# WHAT IS REQUIRED
With the pictures left out, please return exactly the line holding "POT204: 10k (BR_R, COM, wiper" and each following line until the entries end.
─── RECORDS TO USE ───
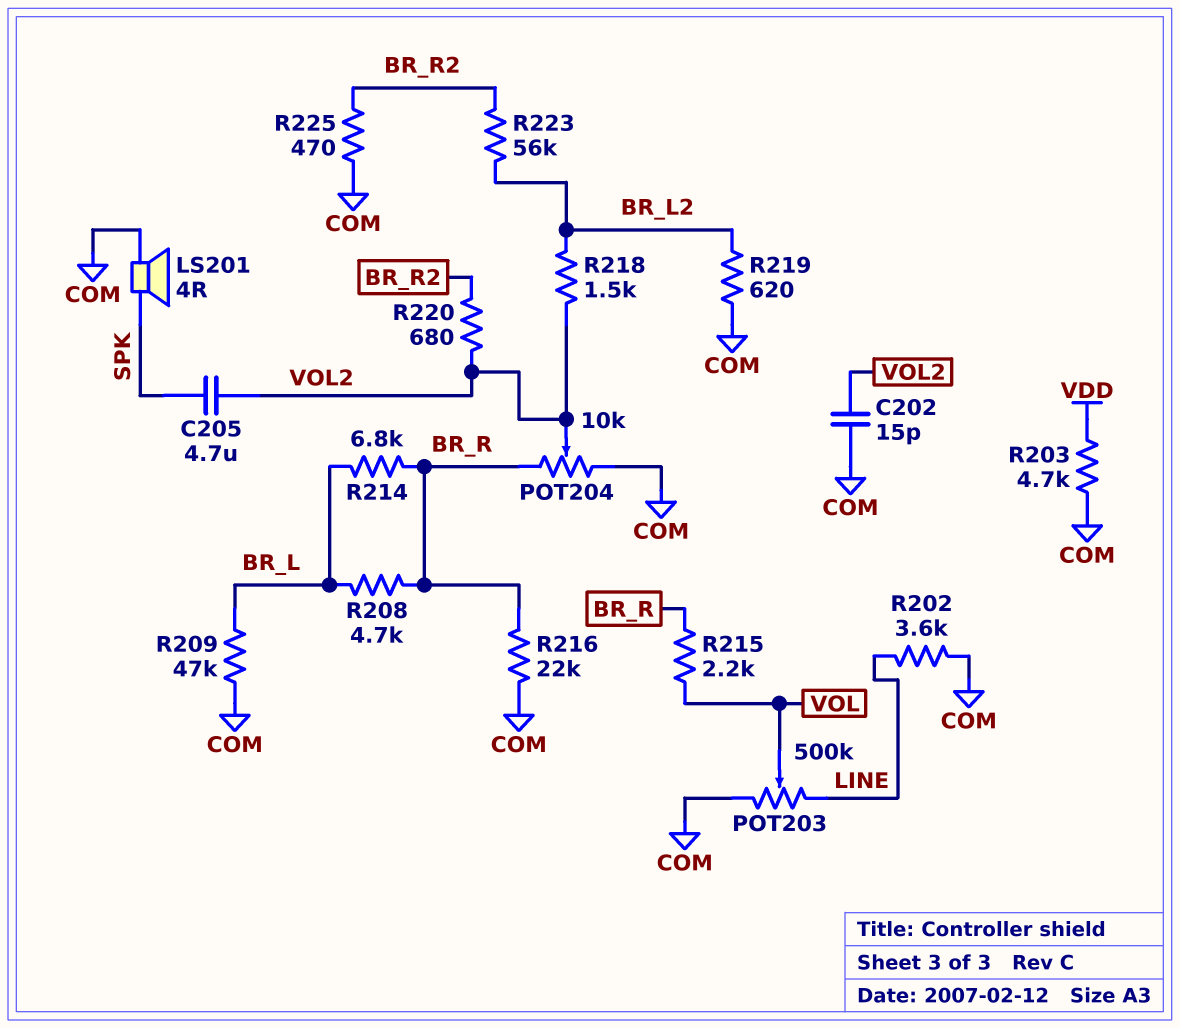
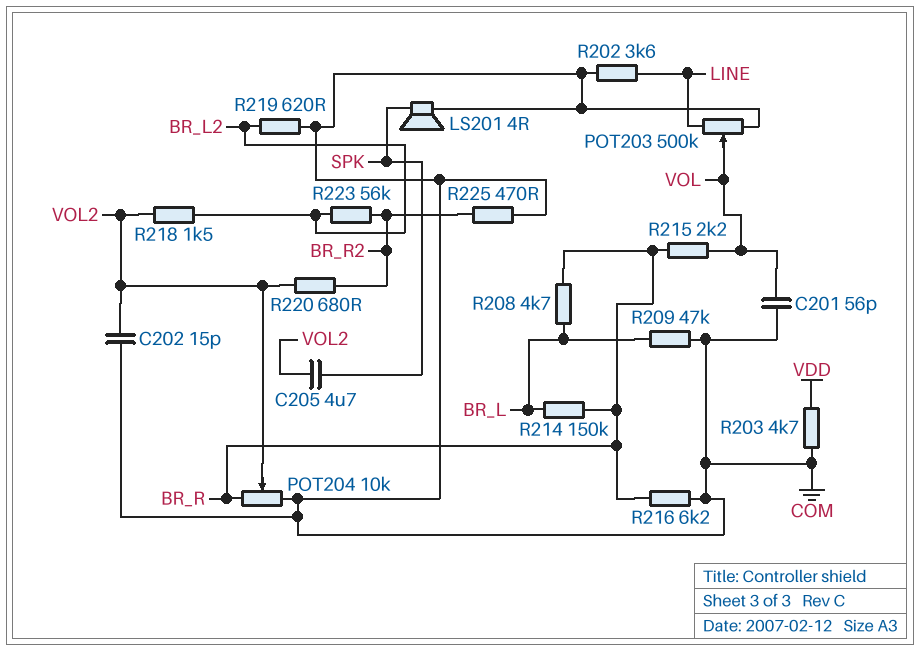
C201: none -> 56pF (COM, VOL)
R214: 6.8k (BR_L, BR_R) -> 150k (BR_L, BR_R)
R216: 22k (BR_R, COM) -> 6.2k (BR_R, COM)

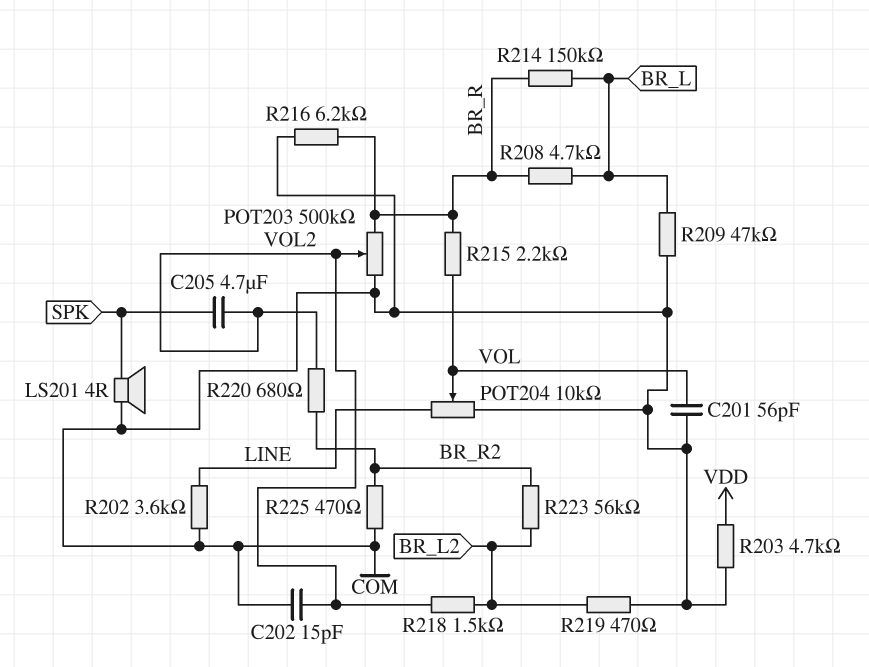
POT203: 500k (COM, LINE, wiper VOL) -> 500k (BR_R, COM, wiper VOL2)
POT204: 10k (BR_R, COM, wiper VOL2) -> 10k (COM, LINE, wiper VOL)
R219: 620 (BR_L2, COM) -> 470 (BR_L2, COM)

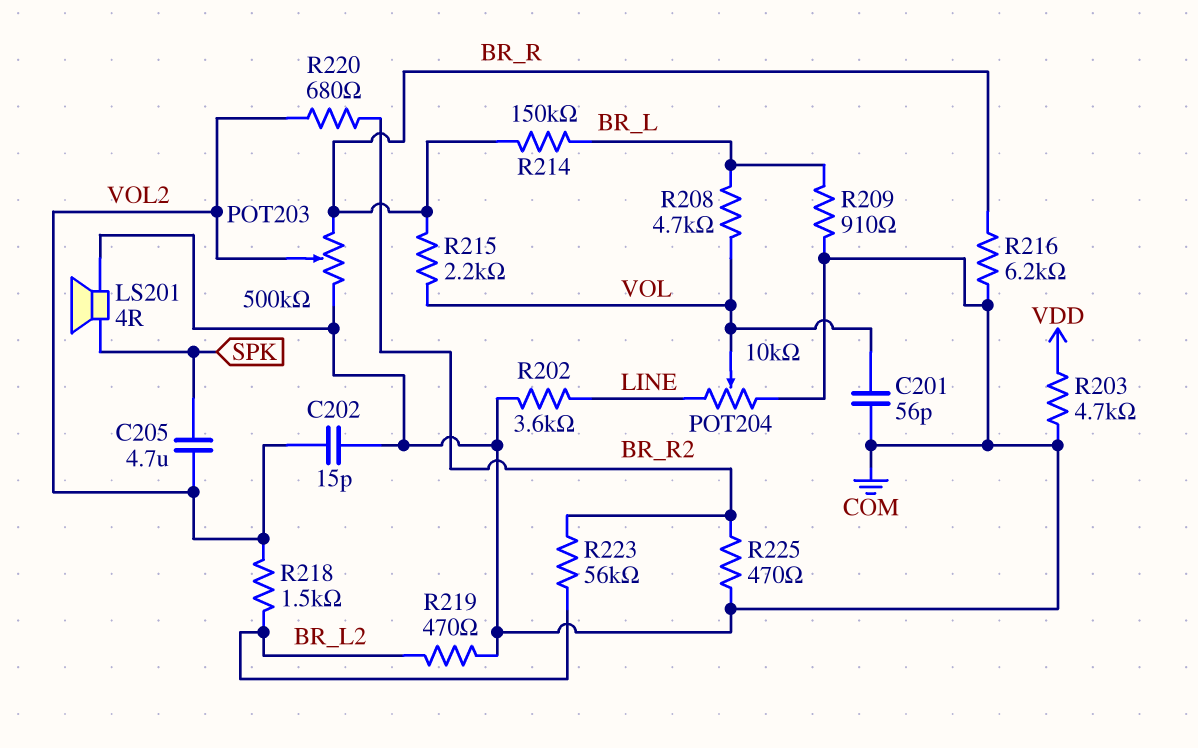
R208: 4.7k (BR_L, BR_R) -> 4.7k (BR_L, VOL)
R209: 47k (BR_L, COM) -> 910 (BR_L, COM)

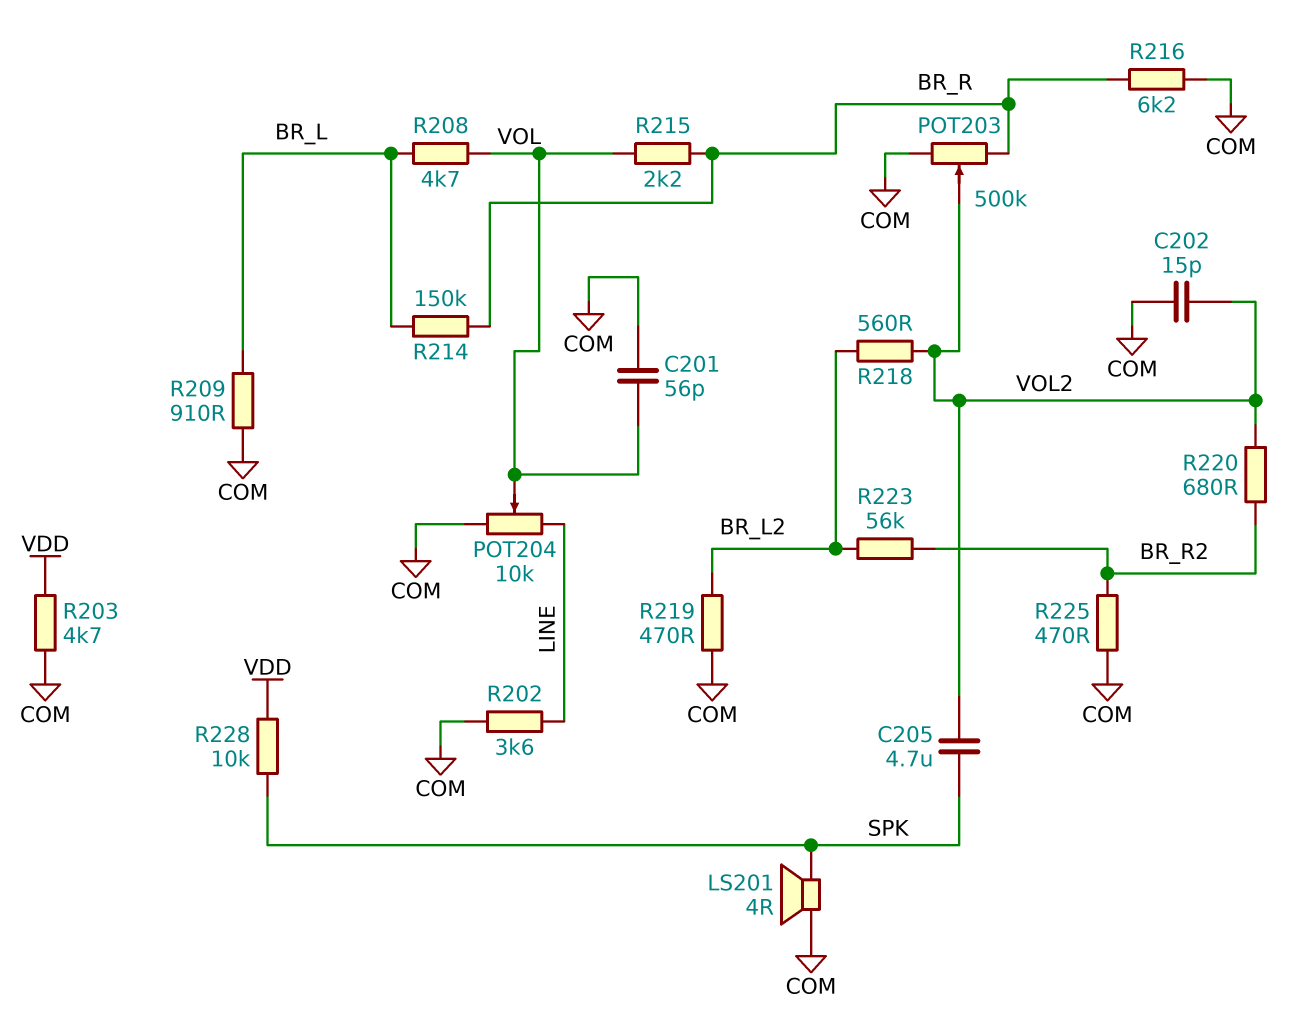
R218: 1.5k (BR_L2, VOL2) -> 560 (BR_L2, VOL2)
R228: none -> 10k (SPK, VDD)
───
# EXERCISE SOLUTION
POT204: 10k (BR_R, COM, wiper VOL2) -> 10k (COM, LINE, wiper VOL)
R219: 620 (BR_L2, COM) -> 470 (BR_L2, COM)

R208: 4.7k (BR_L, BR_R) -> 4.7k (BR_L, VOL)
R209: 47k (BR_L, COM) -> 910 (BR_L, COM)

R218: 1.5k (BR_L2, VOL2) -> 560 (BR_L2, VOL2)
R228: none -> 10k (SPK, VDD)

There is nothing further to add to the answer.